Recorded information —
☆ ☆ ☆

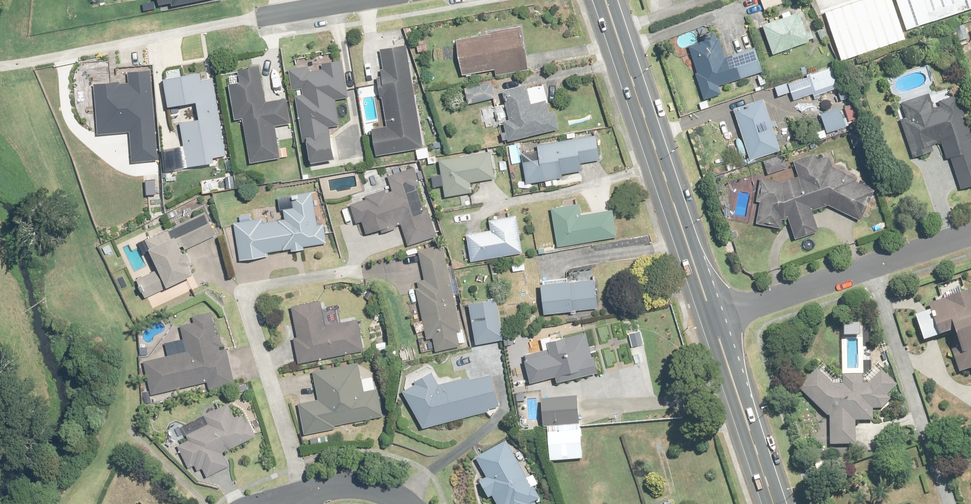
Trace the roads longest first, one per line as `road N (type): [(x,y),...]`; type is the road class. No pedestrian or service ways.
road 1 (secondary): [(712,316),(606,0)]
road 2 (residential): [(712,316),(970,231)]
road 3 (secondary): [(774,503),(712,316)]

☆ ☆ ☆

Quote in full the listing given above; the images are to be left out.

Trace the roads longest first, one per line as `road N (type): [(x,y),...]`; type is the road class. No pedestrian or service ways.
road 1 (secondary): [(712,316),(606,0)]
road 2 (residential): [(712,316),(970,231)]
road 3 (secondary): [(774,503),(712,316)]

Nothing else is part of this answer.